WHAT YOU WILL DO
Print, please, the line that contains "SW2: switch (N2, VCC) -> switch (GND, N2)" and each line after it to the end of the entries, unchanged and with nothing else.

THE DATA
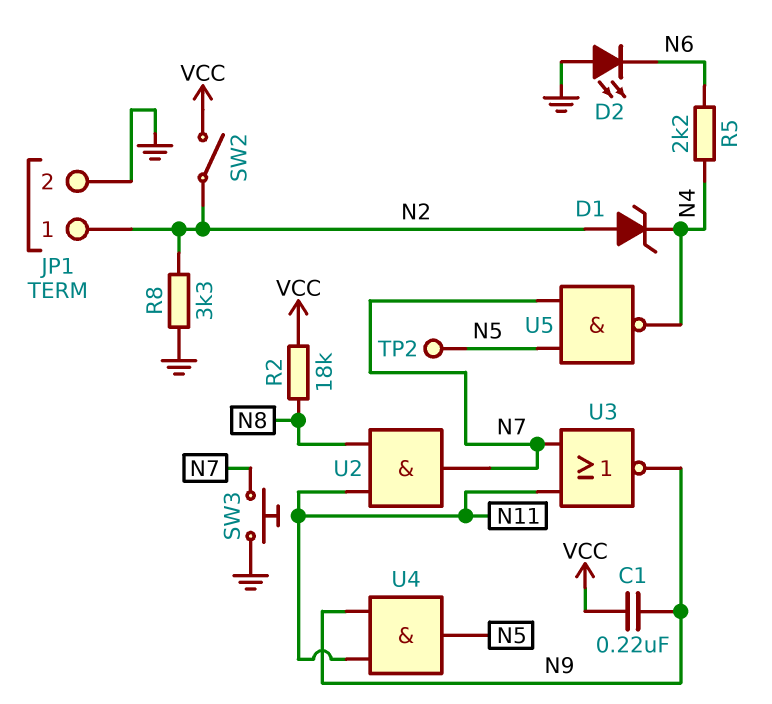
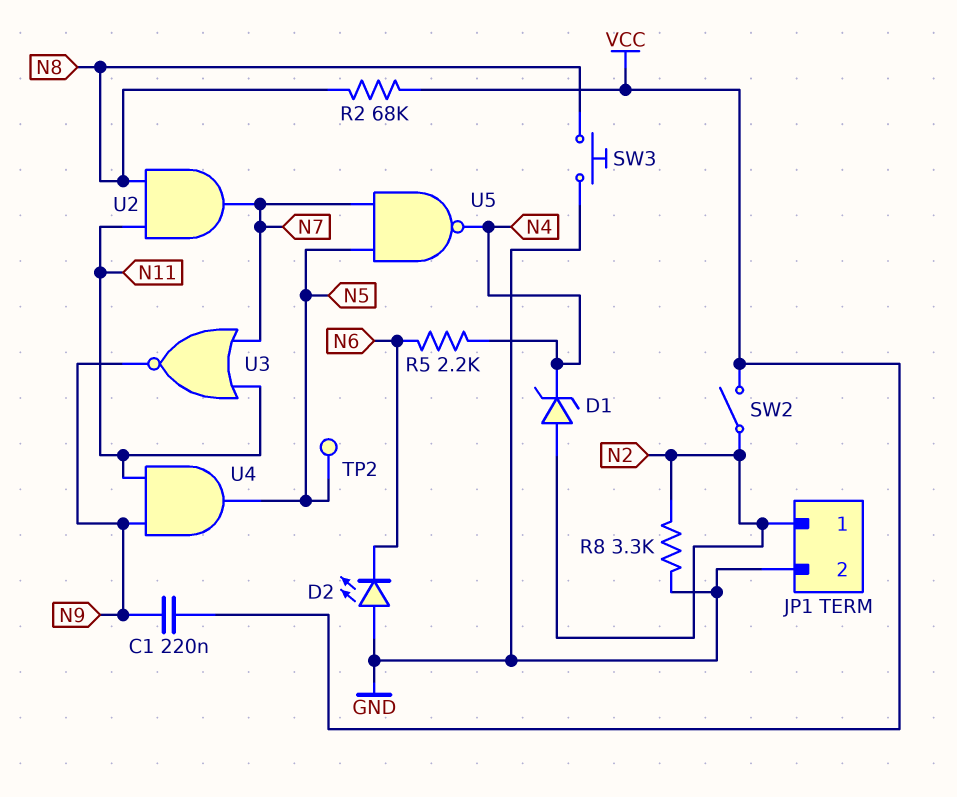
R2: 18k (N8, VCC) -> 68k (N8, VCC)
SW3: button (GND, N7) -> button (GND, N8)

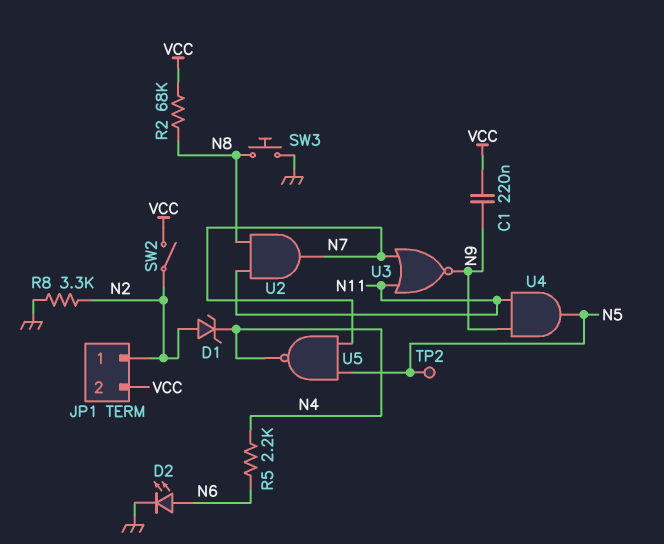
D2: LED (A GND, K N6) -> LED (A N6, K GND)
JP1 pin 2: GND -> VCC

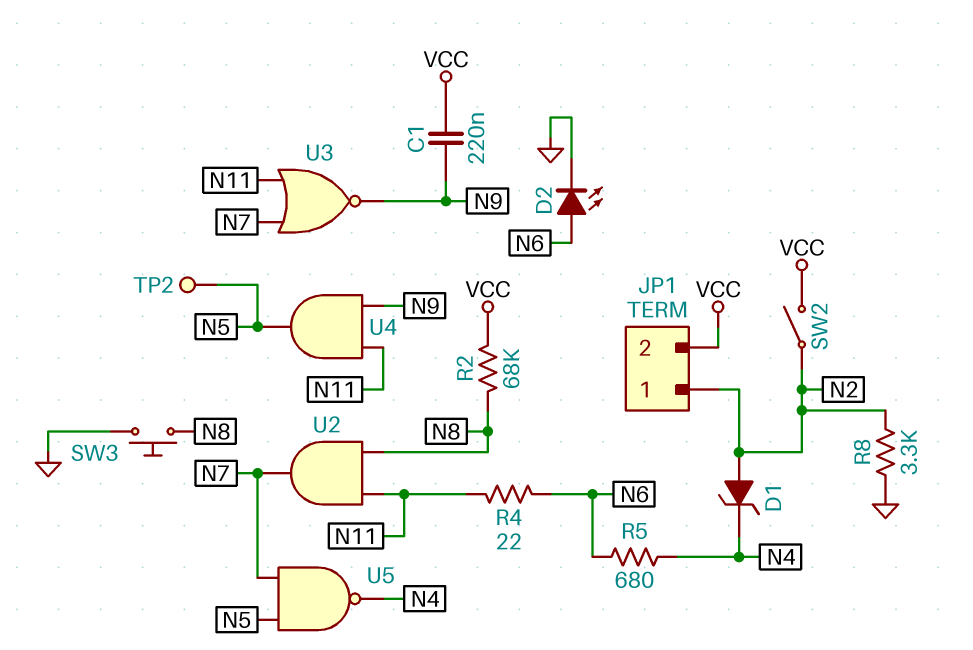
R4: none -> 22 (N6, N11)
R5: 2.2k (N4, N6) -> 680 (N4, N6)

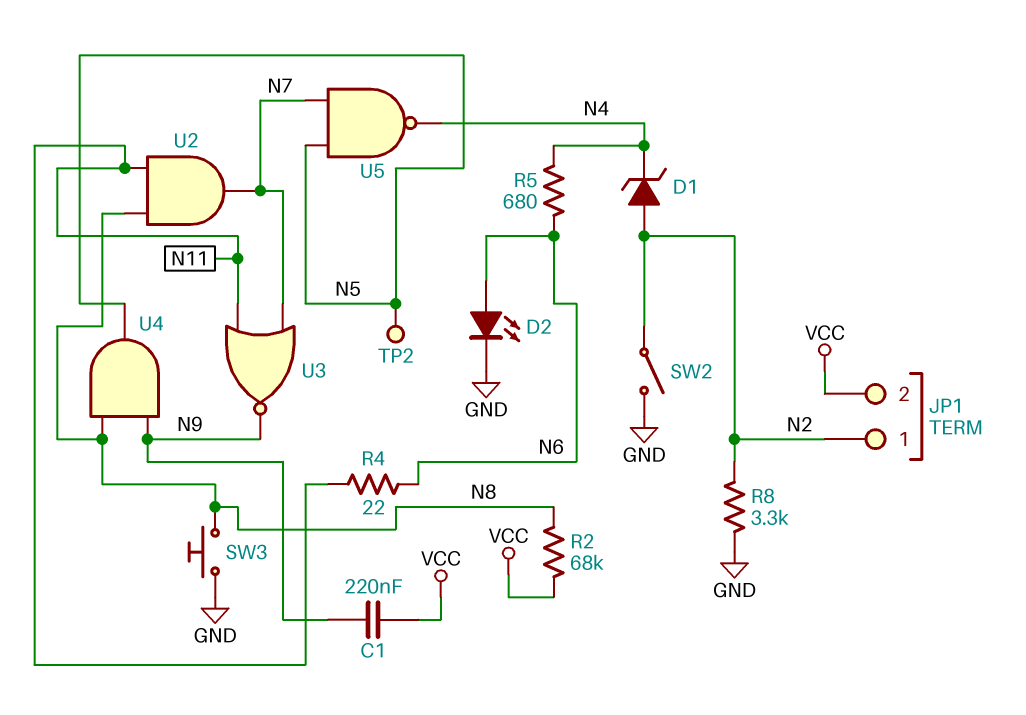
SW2: switch (N2, VCC) -> switch (GND, N2)
U4: AND (in N9, in N11, out N5) -> AND (in N8, in N9, out N5)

OUTPUT OF THE EXERCISE
SW2: switch (N2, VCC) -> switch (GND, N2)
U4: AND (in N9, in N11, out N5) -> AND (in N8, in N9, out N5)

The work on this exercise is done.